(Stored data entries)
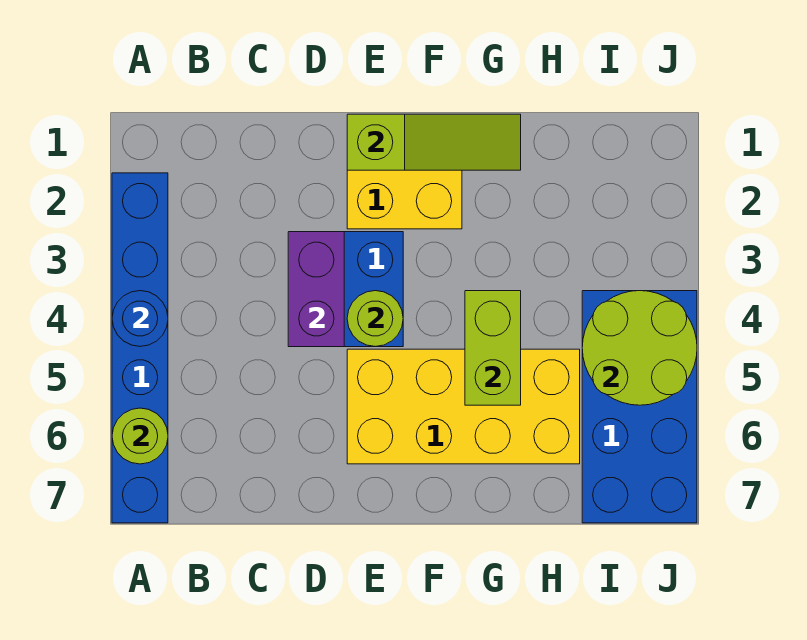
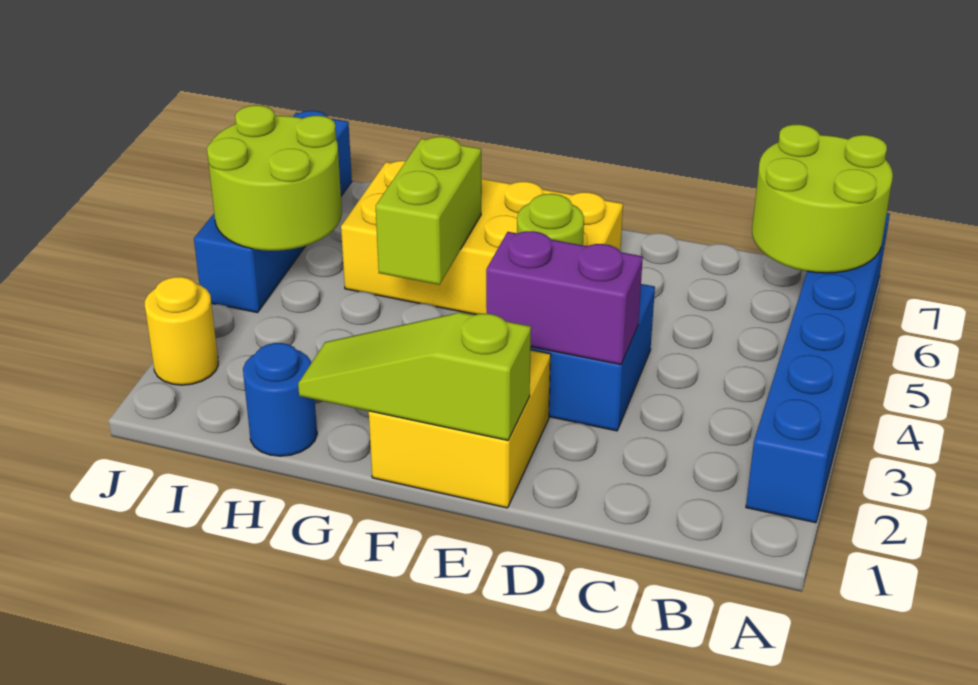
blue round brick A4 level 2 -> blue round brick H1 level 1
lime round brick A6 level 2 -> lime round brick A6:B7 level 2
purple brick D3:D4 level 2 -> purple brick D3:E3 level 2
blue brick I4:J7 level 1 -> blue brick J4:J7 level 1
none -> yellow round brick J2 level 1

Work item » Reproduce exactly, with nothing added, the lines from the one that contains "purple brick D3:D4" to the end of the data.

Solution to the exercise »
purple brick D3:D4 level 2 -> purple brick D3:E3 level 2
blue brick I4:J7 level 1 -> blue brick J4:J7 level 1
none -> yellow round brick J2 level 1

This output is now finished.